### Your task
Print everything from the line containing "The point (329, 524) is more distant." down to the end of the material, copying each line exactly as it appears.
--- Start ---
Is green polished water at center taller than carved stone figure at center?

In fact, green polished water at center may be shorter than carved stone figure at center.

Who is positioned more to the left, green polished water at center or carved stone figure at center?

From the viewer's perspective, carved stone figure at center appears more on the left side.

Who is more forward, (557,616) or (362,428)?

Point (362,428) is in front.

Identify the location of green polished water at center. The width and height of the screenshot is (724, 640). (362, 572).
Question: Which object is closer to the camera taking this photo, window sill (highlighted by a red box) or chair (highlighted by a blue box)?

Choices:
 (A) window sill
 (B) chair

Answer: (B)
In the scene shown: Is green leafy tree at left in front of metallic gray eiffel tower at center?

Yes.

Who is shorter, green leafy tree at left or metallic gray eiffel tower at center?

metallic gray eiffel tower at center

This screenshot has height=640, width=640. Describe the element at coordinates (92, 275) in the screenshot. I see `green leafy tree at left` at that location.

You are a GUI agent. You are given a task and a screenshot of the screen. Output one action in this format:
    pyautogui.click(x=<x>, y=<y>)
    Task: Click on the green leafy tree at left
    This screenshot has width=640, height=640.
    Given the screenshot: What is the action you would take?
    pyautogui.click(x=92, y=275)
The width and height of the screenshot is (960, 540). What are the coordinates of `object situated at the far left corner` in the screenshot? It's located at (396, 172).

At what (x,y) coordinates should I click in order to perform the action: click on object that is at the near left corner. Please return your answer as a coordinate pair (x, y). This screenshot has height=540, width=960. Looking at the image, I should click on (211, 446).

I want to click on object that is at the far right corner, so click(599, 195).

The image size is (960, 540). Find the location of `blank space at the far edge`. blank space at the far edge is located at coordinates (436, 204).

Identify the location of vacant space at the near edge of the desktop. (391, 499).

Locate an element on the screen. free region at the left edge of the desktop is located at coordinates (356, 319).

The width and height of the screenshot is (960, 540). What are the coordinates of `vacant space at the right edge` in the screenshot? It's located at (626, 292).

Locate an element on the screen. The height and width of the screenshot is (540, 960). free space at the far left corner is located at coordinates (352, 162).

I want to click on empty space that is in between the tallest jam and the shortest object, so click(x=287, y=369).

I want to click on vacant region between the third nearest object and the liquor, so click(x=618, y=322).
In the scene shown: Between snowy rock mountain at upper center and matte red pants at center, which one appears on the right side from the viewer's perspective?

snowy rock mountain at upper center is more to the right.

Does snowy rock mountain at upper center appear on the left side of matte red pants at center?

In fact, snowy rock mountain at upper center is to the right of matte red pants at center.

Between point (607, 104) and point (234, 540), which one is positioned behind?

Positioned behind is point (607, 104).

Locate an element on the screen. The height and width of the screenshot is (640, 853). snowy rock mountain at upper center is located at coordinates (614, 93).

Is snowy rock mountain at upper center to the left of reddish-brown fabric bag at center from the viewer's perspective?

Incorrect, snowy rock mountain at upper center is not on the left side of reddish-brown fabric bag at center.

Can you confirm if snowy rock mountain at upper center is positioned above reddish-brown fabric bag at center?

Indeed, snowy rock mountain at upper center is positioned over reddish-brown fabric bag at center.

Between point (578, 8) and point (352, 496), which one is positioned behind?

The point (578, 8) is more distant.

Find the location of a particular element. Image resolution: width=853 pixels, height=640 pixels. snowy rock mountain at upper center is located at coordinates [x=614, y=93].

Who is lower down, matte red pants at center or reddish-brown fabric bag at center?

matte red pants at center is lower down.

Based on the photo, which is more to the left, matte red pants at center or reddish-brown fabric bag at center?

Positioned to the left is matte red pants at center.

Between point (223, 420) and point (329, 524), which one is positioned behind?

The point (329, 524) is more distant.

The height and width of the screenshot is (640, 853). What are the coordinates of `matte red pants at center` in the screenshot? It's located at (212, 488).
--- End ---
### Written response
The point (329, 524) is more distant.

The height and width of the screenshot is (640, 853). What are the coordinates of `matte red pants at center` in the screenshot? It's located at (212, 488).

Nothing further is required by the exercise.